## [WORK INSTRUCTIONS]
Copy out the material from the line holding "QGC: 6:00 -> 5:55" through the last line, including both, and leave the pictures out of your copy.

## [DATASET RECORDS]
|---|
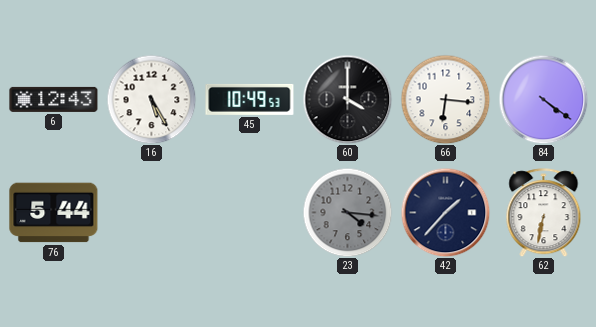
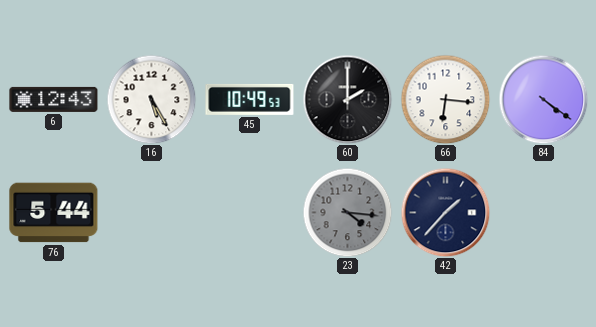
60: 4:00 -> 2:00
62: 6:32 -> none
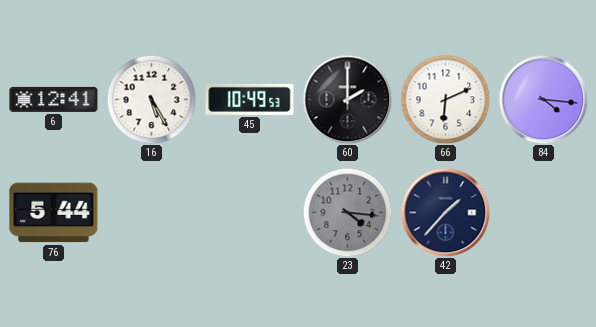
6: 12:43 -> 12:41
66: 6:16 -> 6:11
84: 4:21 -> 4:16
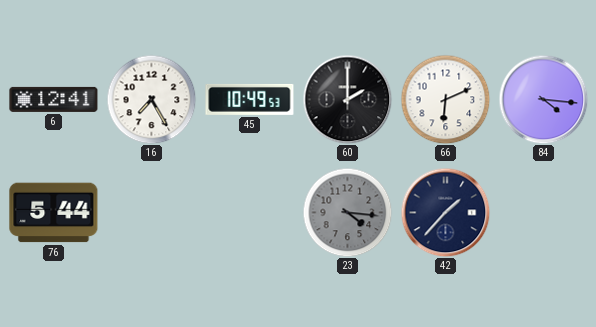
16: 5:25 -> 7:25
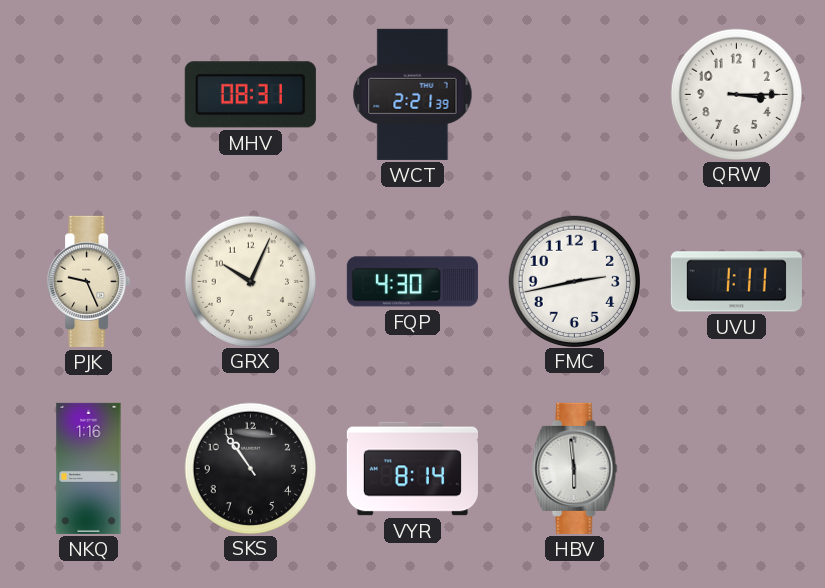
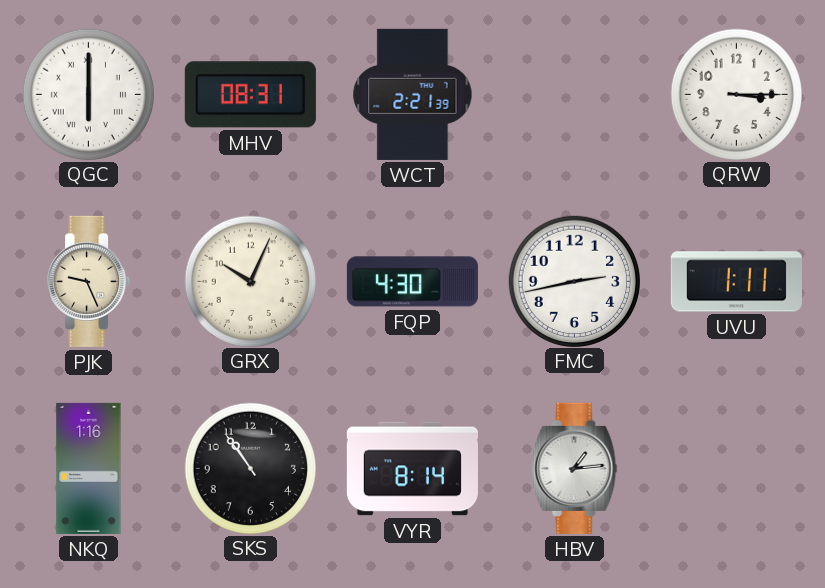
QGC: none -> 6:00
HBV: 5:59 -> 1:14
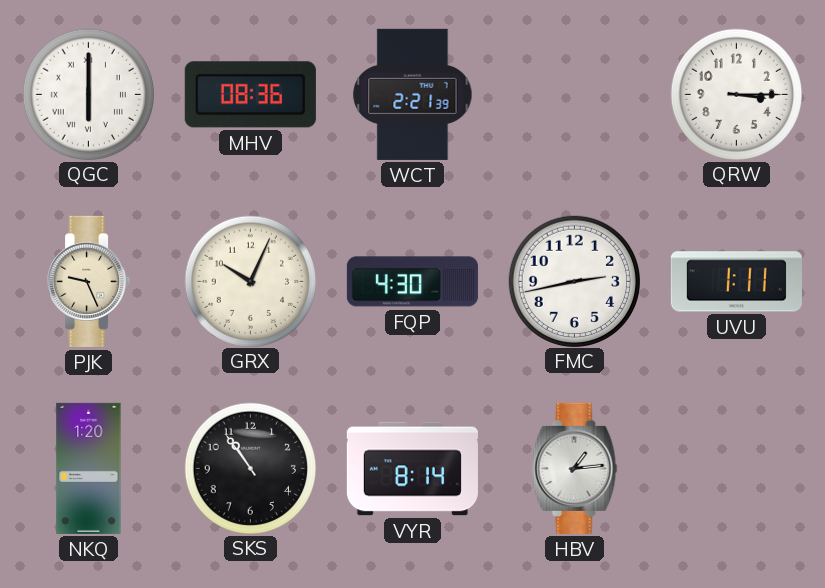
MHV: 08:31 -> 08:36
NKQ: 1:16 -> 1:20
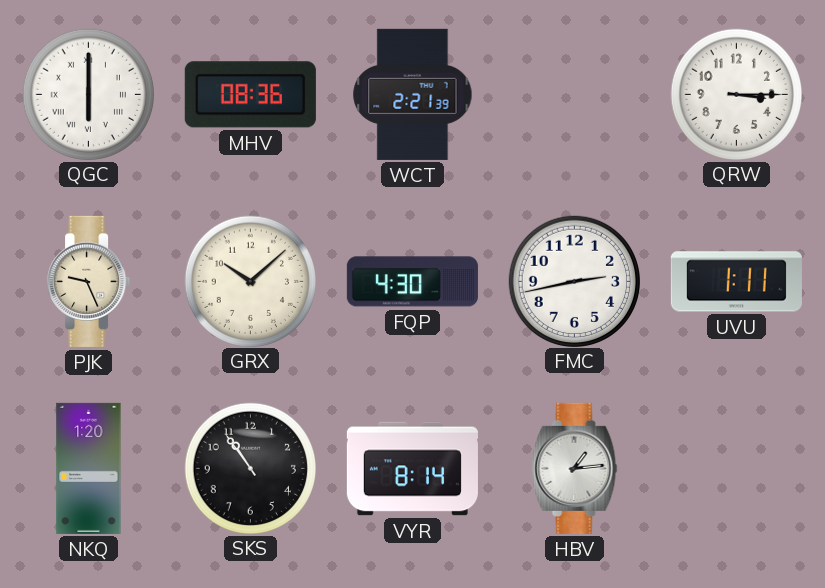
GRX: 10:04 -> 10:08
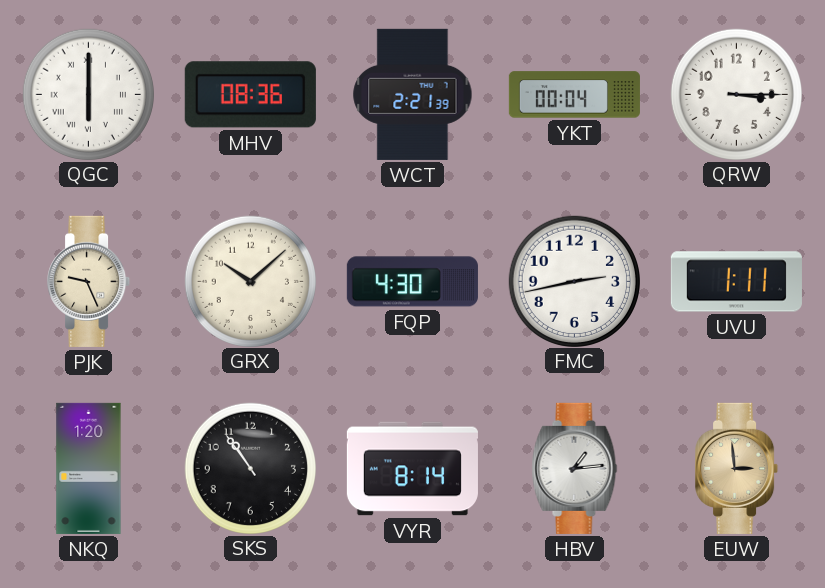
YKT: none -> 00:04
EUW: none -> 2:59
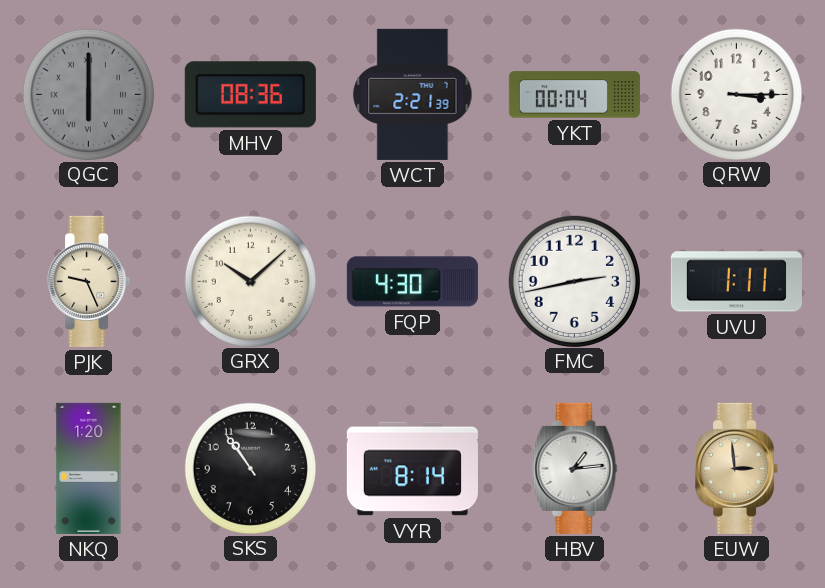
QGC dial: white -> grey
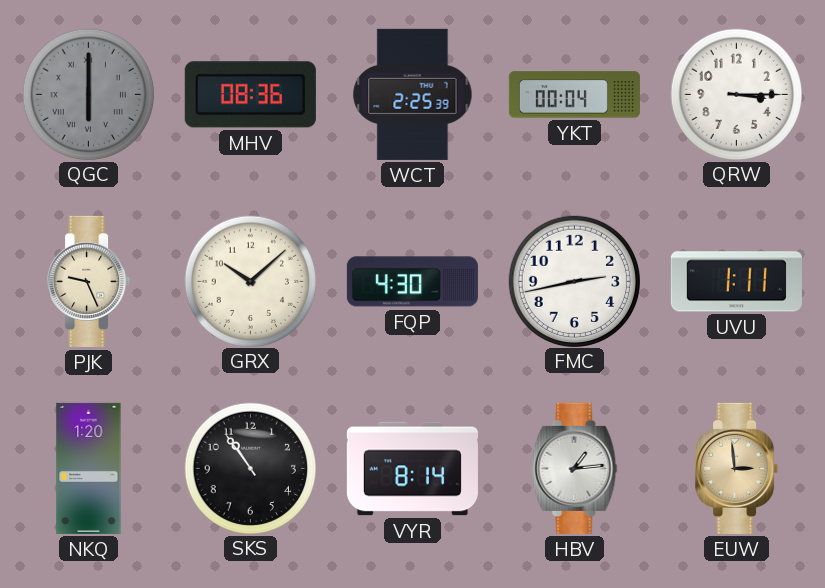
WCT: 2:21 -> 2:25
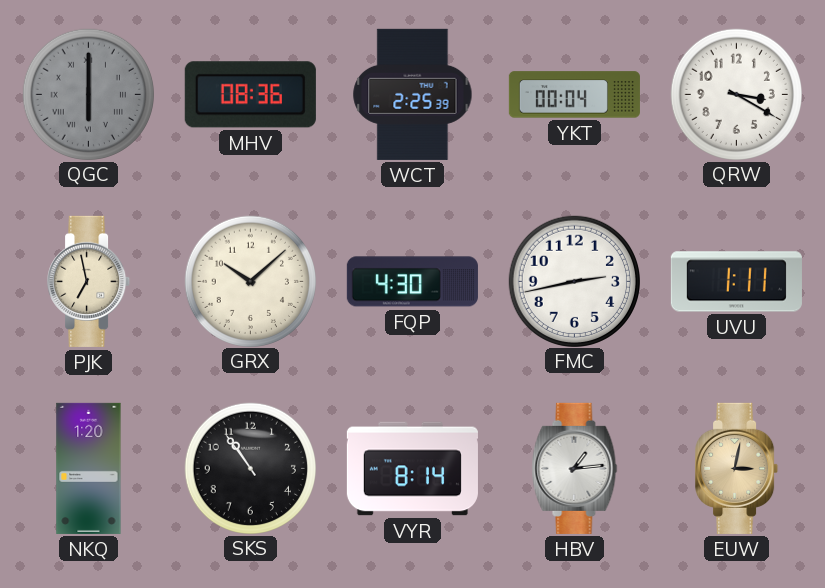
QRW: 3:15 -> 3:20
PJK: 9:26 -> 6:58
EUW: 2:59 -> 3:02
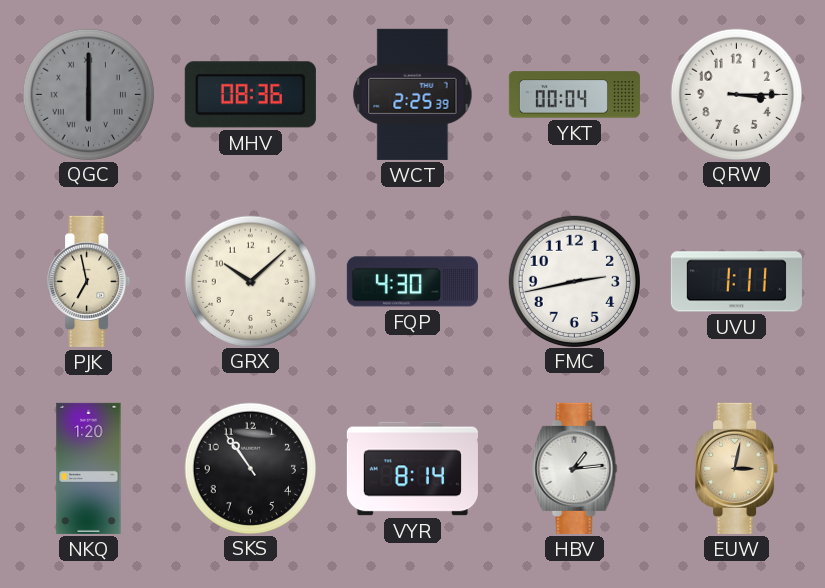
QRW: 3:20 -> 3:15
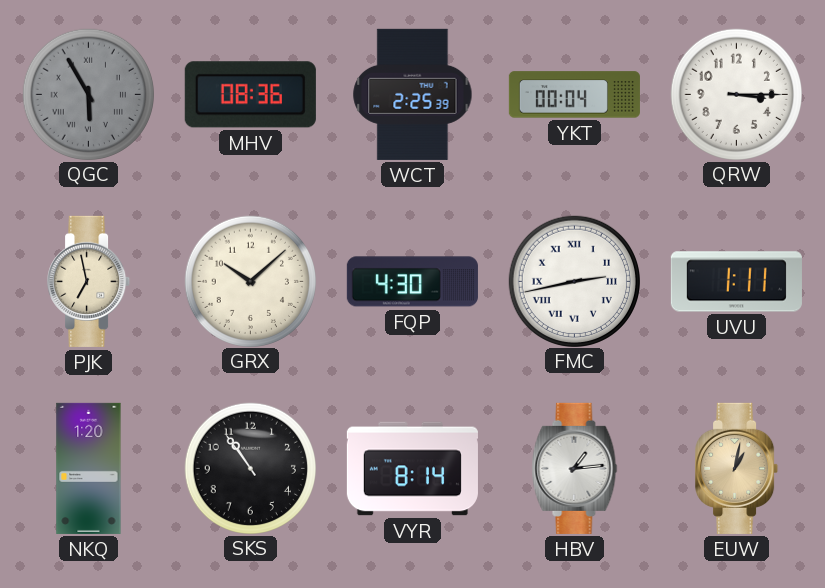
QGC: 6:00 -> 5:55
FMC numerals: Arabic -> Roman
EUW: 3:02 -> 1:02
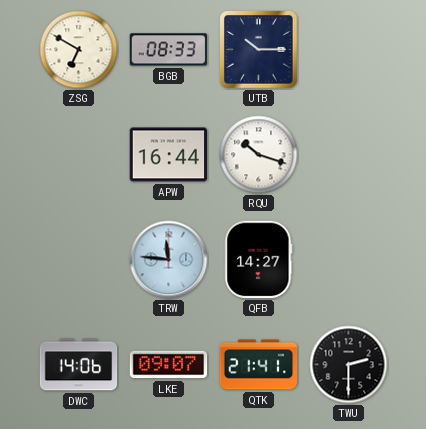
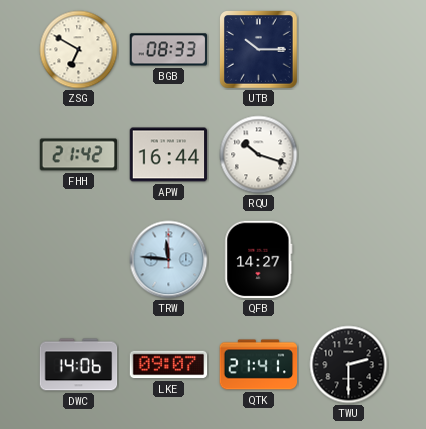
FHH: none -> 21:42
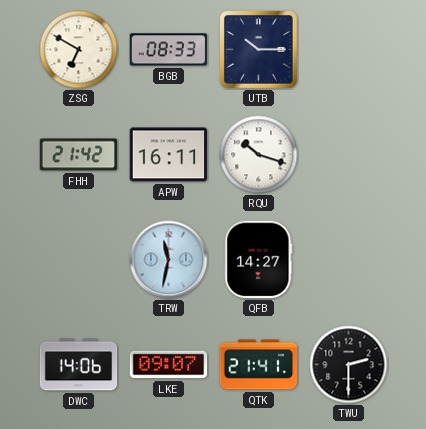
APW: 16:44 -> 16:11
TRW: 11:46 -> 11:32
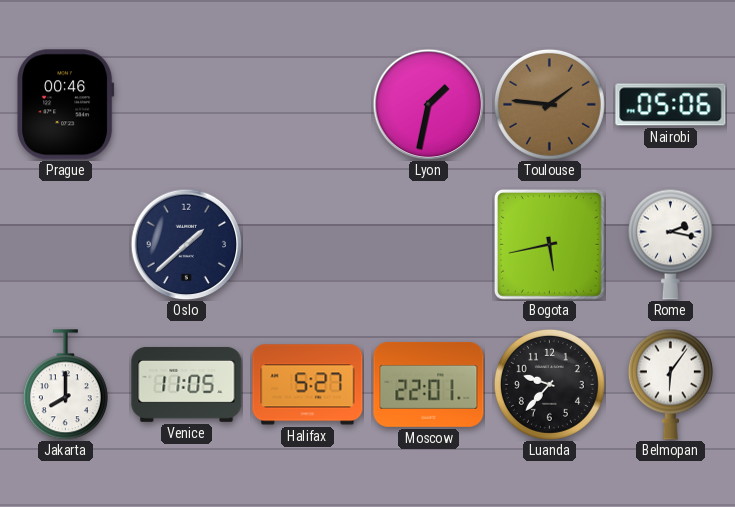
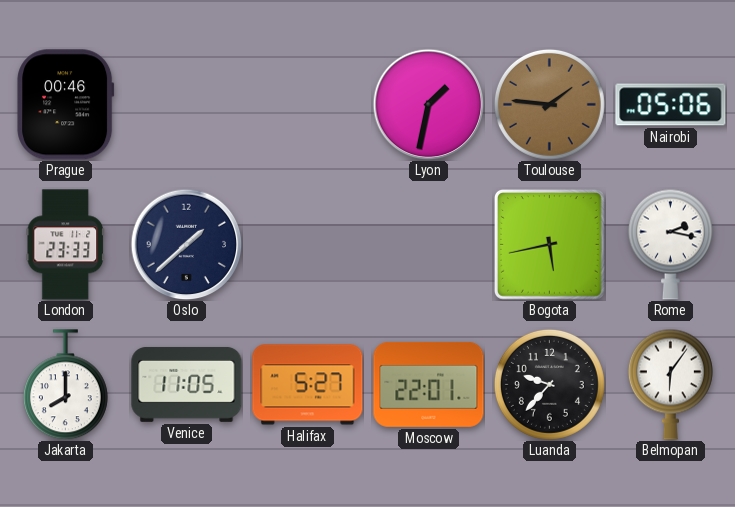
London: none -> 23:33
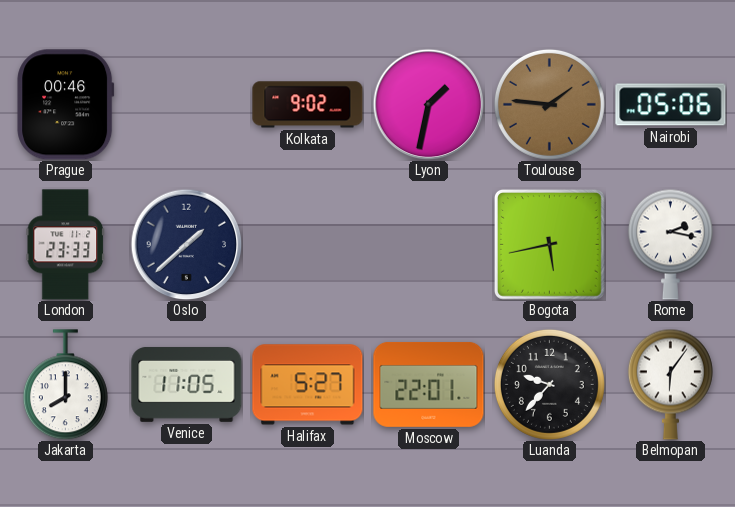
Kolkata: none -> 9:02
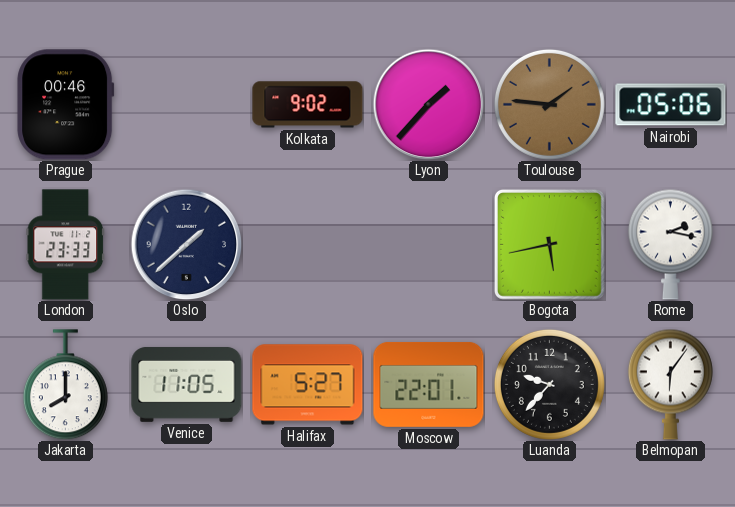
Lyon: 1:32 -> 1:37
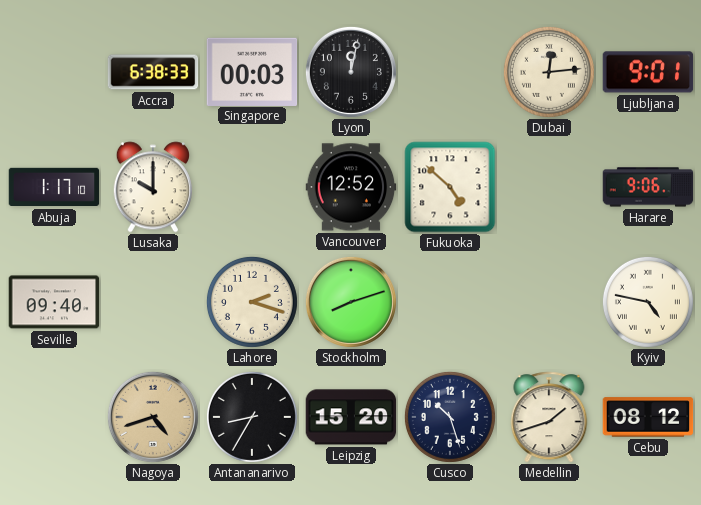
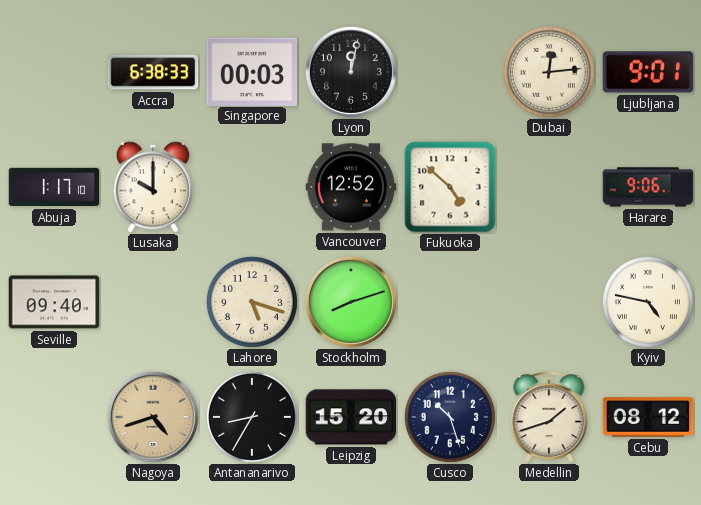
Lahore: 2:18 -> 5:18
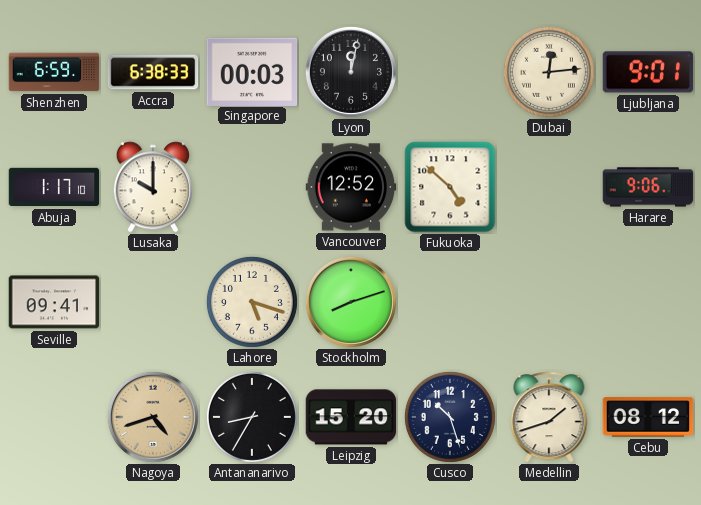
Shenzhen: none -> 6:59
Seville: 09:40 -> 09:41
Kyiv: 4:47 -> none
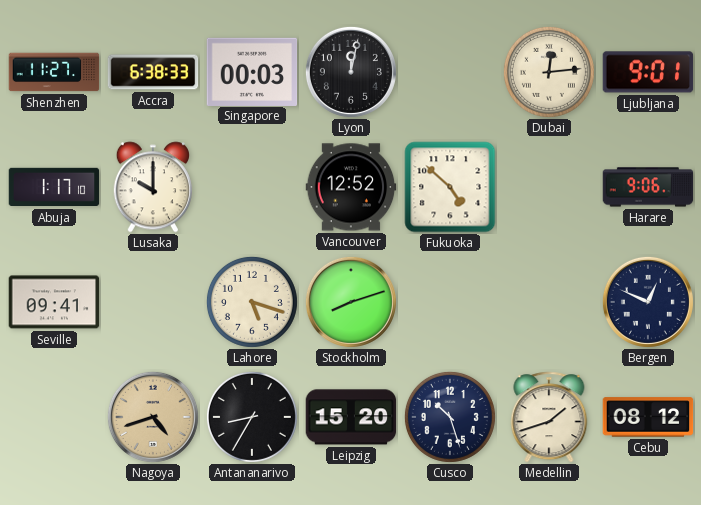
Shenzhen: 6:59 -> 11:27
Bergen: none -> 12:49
|---|
## [EXERCISE OUTPUT]
QGC: 6:00 -> 5:55
FMC numerals: Arabic -> Roman
EUW: 3:02 -> 1:02
FHH: none -> 21:42
APW: 16:44 -> 16:11
TRW: 11:46 -> 11:32
London: none -> 23:33
Kolkata: none -> 9:02
Lyon: 1:32 -> 1:37
Lahore: 2:18 -> 5:18
Shenzhen: none -> 6:59
Seville: 09:40 -> 09:41
Kyiv: 4:47 -> none
Shenzhen: 6:59 -> 11:27
Bergen: none -> 12:49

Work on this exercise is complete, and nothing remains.